**Set task:**
Put the lines of the records, from the very first one through the line containing "22: (327, 62)", into a JSON list of strings with one string per line. Leave out any blank lines.

**Records supplied:**
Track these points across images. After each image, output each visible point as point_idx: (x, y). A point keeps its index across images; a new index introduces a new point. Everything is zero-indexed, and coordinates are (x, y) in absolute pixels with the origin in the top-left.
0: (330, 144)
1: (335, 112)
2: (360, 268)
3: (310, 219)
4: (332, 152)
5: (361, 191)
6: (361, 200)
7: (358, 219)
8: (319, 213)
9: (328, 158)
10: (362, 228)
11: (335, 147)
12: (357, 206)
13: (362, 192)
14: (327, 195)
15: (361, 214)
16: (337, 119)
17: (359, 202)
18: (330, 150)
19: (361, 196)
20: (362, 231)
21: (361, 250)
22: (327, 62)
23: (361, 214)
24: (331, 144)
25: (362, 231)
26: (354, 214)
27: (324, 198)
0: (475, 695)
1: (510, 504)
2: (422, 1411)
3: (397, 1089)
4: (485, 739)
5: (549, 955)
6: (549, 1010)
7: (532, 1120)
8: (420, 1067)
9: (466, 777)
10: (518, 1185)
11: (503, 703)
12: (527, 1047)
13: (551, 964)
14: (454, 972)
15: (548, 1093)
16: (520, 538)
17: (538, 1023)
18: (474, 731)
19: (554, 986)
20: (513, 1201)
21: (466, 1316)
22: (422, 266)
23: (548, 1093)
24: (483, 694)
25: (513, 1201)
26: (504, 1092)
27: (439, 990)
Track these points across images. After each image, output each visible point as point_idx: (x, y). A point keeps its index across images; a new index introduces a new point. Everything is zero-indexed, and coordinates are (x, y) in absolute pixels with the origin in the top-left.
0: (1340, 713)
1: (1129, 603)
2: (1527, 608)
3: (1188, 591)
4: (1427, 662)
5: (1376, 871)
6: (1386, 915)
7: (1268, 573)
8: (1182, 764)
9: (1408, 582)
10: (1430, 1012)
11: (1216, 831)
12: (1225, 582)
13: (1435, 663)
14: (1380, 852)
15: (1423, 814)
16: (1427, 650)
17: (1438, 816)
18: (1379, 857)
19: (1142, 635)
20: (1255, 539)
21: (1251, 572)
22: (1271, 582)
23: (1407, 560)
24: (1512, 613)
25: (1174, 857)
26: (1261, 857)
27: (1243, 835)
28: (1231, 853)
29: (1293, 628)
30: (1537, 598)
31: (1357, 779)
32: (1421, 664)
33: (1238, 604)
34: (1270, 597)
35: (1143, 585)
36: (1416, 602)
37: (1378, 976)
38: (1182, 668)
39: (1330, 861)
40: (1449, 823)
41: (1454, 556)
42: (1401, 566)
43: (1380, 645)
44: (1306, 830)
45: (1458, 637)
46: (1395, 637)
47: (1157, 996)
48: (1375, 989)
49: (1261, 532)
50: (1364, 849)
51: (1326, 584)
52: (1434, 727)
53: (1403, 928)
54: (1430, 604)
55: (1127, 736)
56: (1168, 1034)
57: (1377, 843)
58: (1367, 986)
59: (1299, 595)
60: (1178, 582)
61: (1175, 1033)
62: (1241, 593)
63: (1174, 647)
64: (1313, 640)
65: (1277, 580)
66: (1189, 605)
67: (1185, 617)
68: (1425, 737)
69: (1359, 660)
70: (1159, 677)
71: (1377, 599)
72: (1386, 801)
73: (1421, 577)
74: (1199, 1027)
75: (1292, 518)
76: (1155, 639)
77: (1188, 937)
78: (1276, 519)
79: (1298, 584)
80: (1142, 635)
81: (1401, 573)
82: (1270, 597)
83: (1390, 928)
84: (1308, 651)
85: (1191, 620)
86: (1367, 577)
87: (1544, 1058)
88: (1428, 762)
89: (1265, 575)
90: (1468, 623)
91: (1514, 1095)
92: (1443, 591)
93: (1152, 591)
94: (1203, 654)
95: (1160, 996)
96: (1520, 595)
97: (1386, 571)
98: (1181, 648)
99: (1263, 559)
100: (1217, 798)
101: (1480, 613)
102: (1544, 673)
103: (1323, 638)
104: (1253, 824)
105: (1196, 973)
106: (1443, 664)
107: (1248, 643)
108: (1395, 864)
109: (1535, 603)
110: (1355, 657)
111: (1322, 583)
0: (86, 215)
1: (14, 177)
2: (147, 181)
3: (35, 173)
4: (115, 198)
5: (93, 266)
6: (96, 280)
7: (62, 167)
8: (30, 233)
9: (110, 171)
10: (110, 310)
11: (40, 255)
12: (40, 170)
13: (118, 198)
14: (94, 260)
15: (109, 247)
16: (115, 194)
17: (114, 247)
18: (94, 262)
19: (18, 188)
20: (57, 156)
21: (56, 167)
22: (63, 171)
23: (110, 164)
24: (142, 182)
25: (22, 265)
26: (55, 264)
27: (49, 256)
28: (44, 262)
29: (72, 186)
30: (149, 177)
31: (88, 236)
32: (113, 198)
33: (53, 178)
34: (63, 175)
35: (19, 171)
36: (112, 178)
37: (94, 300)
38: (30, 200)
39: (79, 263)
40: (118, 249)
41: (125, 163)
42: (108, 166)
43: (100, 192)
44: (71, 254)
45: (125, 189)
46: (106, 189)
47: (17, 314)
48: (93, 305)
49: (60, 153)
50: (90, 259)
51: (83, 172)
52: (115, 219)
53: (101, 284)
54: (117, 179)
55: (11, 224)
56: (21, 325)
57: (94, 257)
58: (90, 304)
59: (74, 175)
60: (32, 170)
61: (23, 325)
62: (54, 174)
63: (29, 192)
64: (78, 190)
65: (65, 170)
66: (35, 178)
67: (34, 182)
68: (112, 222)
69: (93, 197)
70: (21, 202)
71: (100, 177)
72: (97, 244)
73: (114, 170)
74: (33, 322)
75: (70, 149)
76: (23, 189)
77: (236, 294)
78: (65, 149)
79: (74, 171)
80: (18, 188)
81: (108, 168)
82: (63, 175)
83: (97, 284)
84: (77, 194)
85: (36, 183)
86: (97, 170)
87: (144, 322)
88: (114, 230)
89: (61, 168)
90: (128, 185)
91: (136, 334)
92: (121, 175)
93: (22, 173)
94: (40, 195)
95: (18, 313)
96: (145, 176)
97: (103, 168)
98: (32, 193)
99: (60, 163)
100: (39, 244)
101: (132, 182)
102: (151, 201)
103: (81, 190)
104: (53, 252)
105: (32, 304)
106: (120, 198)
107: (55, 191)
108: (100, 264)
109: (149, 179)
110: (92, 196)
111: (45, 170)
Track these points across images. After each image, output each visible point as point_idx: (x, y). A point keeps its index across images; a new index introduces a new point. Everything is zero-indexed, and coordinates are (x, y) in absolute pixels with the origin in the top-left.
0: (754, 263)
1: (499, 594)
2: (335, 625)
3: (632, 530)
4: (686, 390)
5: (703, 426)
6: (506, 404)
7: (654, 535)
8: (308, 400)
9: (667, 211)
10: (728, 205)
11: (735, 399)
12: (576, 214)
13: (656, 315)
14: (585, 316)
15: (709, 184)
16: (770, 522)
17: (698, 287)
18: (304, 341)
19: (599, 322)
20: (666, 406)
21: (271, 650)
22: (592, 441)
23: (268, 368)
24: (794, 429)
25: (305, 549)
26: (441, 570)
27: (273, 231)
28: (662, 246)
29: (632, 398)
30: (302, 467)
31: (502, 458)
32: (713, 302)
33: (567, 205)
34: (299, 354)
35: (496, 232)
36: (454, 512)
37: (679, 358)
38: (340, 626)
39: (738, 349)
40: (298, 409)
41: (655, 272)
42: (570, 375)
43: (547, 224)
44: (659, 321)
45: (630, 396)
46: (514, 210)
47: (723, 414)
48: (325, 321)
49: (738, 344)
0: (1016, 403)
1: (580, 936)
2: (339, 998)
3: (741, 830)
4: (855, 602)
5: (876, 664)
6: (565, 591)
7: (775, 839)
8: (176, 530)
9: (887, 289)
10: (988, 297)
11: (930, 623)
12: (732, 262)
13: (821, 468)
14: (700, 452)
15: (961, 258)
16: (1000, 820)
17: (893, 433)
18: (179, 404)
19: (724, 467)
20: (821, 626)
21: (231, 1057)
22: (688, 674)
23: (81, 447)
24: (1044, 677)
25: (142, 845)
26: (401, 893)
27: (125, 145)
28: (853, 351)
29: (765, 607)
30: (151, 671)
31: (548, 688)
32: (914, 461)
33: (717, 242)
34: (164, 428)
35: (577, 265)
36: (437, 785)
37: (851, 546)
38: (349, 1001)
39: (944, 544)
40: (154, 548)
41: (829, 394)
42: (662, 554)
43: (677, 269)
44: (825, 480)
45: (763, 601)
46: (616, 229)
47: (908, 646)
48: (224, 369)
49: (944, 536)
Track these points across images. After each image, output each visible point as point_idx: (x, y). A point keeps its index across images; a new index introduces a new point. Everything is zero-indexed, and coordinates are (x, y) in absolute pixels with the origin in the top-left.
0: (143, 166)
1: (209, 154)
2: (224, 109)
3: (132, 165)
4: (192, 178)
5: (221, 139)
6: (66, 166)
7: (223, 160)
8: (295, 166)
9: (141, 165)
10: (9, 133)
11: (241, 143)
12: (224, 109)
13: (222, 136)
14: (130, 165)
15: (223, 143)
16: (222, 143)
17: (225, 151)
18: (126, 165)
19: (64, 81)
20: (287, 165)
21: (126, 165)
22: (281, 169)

**Task response:**
[
  "Track these points across images. After each image, output each visible point as point_idx: (x, y). A point keeps its index across images; a new index introduces a new point. Everything is zero-indexed, and coordinates are (x, y) in absolute pixels with the origin in the top-left.",
  "0: (330, 144)",
  "1: (335, 112)",
  "2: (360, 268)",
  "3: (310, 219)",
  "4: (332, 152)",
  "5: (361, 191)",
  "6: (361, 200)",
  "7: (358, 219)",
  "8: (319, 213)",
  "9: (328, 158)",
  "10: (362, 228)",
  "11: (335, 147)",
  "12: (357, 206)",
  "13: (362, 192)",
  "14: (327, 195)",
  "15: (361, 214)",
  "16: (337, 119)",
  "17: (359, 202)",
  "18: (330, 150)",
  "19: (361, 196)",
  "20: (362, 231)",
  "21: (361, 250)",
  "22: (327, 62)"
]